═════ Extracted data
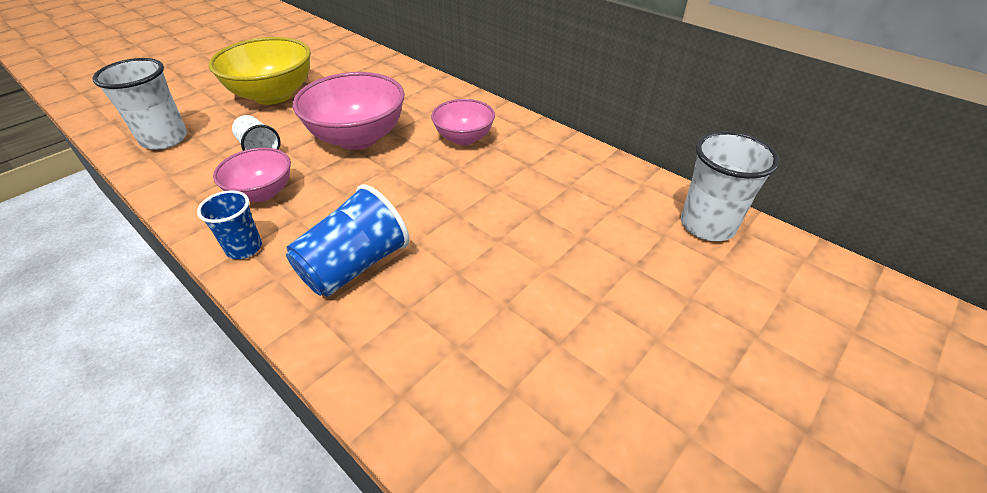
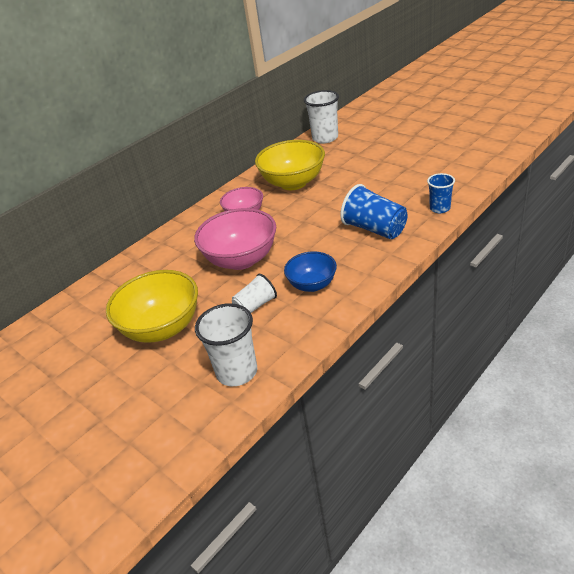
camera: 85 degrees left, 5 degrees down
(244, 248) = (369, 273): blue cup -> blue cup (440, 208)
(262, 193) = (312, 285): pink bowl -> blue bowl
(539, 182) = (293, 183): none -> yellow bowl

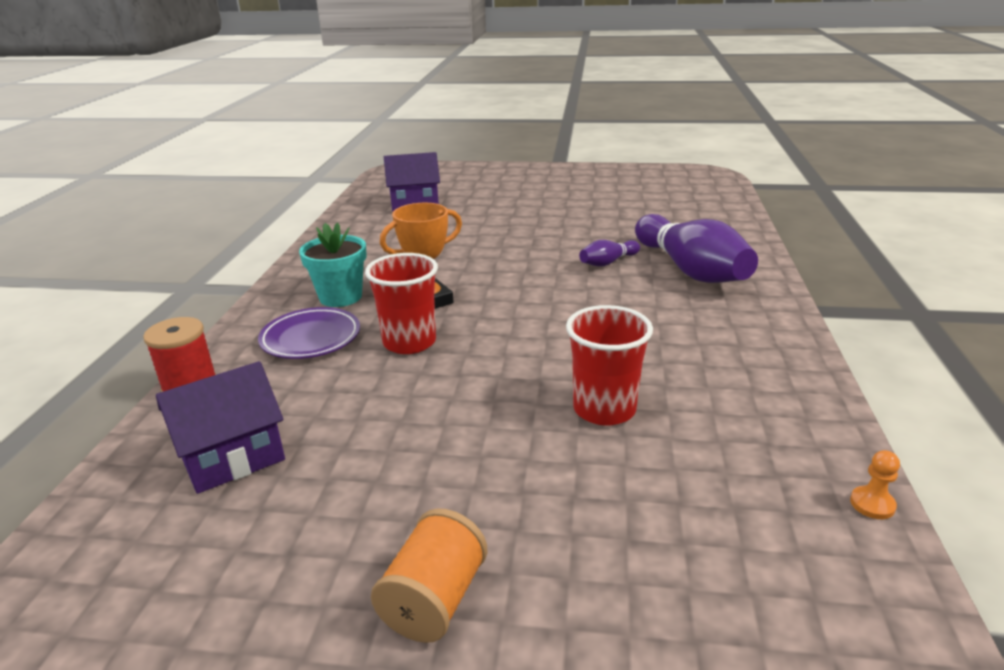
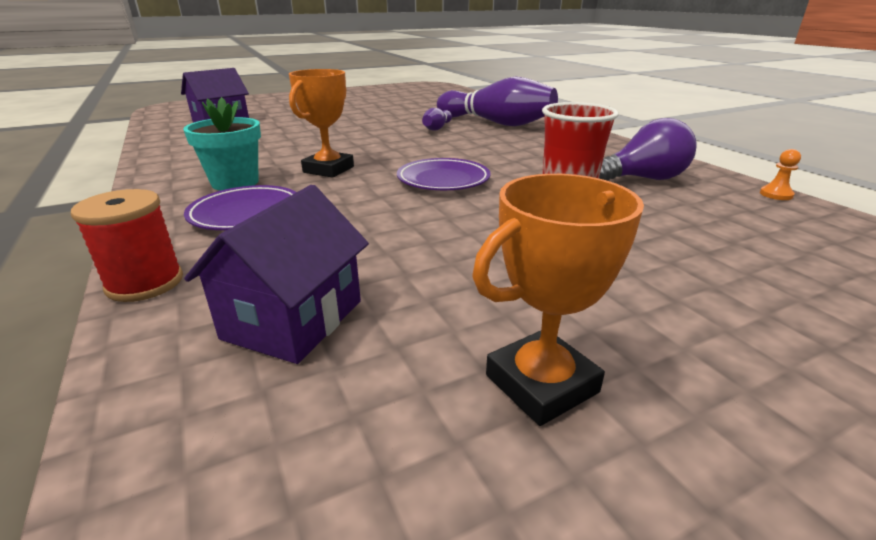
camera: 35 degrees left, 0 degrees up
(303, 585) = (541, 384): none -> orange trophy
(409, 342) = (353, 195): red cup -> none
(434, 600) = (661, 339): orange spool -> none
(509, 347) = (443, 180): none -> purple plate
(730, 417) = (643, 179): none -> purple light bulb

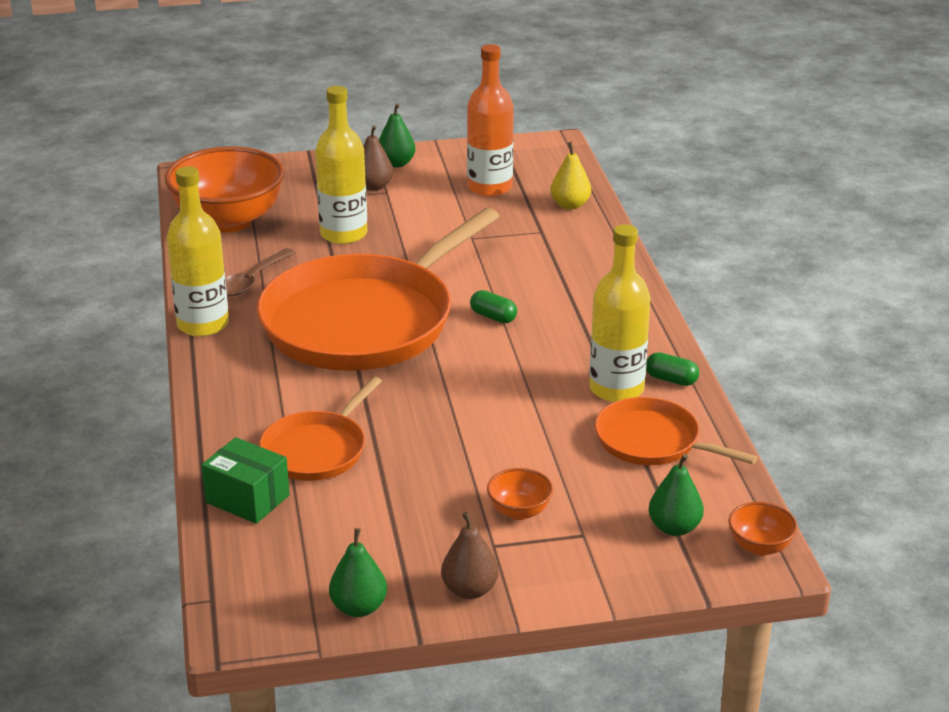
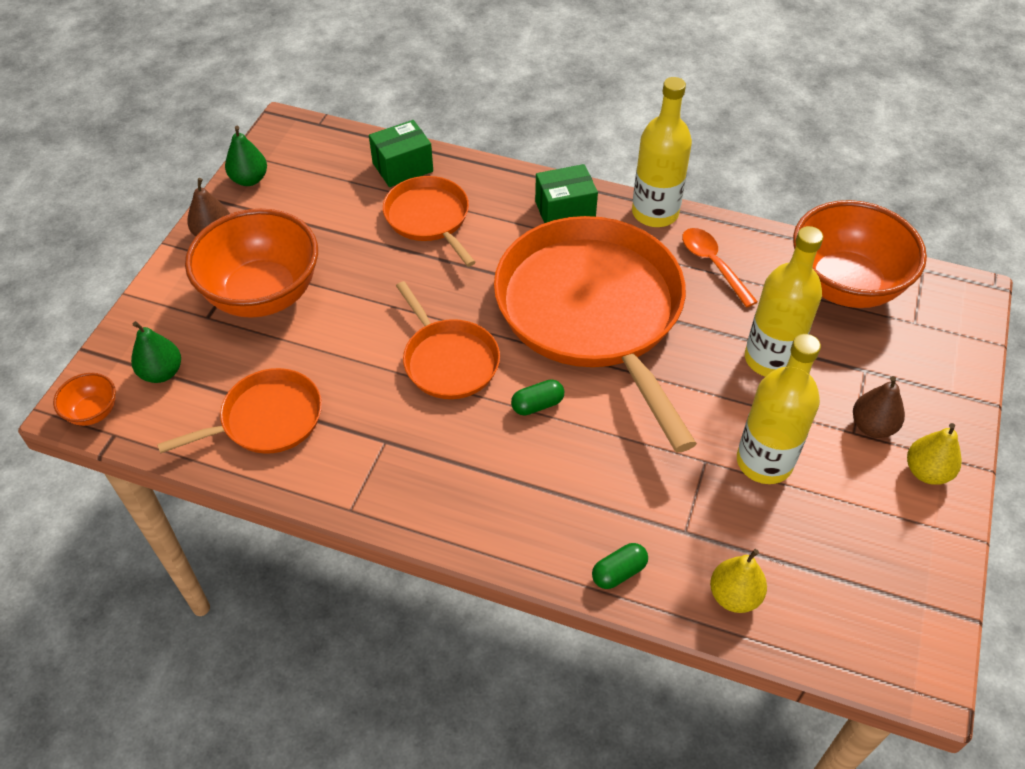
camera: 120 degrees right, 20 degrees up
(239, 373) = (565, 210): none -> green box
(252, 280) = (713, 264): brown spoon -> orange spoon
(396, 163) = (926, 472): green pear -> yellow pear
(489, 187) = (820, 535): orange bottle -> none
(491, 373) = (448, 360): none -> orange pan
(519, 511) = (263, 294): orange bowl -> orange bowl, size x2.32
(616, 389) = (356, 436): yellow bottle -> yellow bottle (764, 462)
(671, 379) = (336, 486): green capsule -> green capsule (619, 572)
══════════
• Work request
Take the material above from the line containing "(303, 585) = (541, 384): none" up to and including the line containing "(616, 389) = (356, 436): yellow" and retype it exactly, without any pictures.

• Result of the exercise
(303, 585) = (541, 384): none -> orange trophy
(409, 342) = (353, 195): red cup -> none
(434, 600) = (661, 339): orange spool -> none
(509, 347) = (443, 180): none -> purple plate
(730, 417) = (643, 179): none -> purple light bulb

camera: 120 degrees right, 20 degrees up
(239, 373) = (565, 210): none -> green box
(252, 280) = (713, 264): brown spoon -> orange spoon
(396, 163) = (926, 472): green pear -> yellow pear
(489, 187) = (820, 535): orange bottle -> none
(491, 373) = (448, 360): none -> orange pan
(519, 511) = (263, 294): orange bowl -> orange bowl, size x2.32
(616, 389) = (356, 436): yellow bottle -> yellow bottle (764, 462)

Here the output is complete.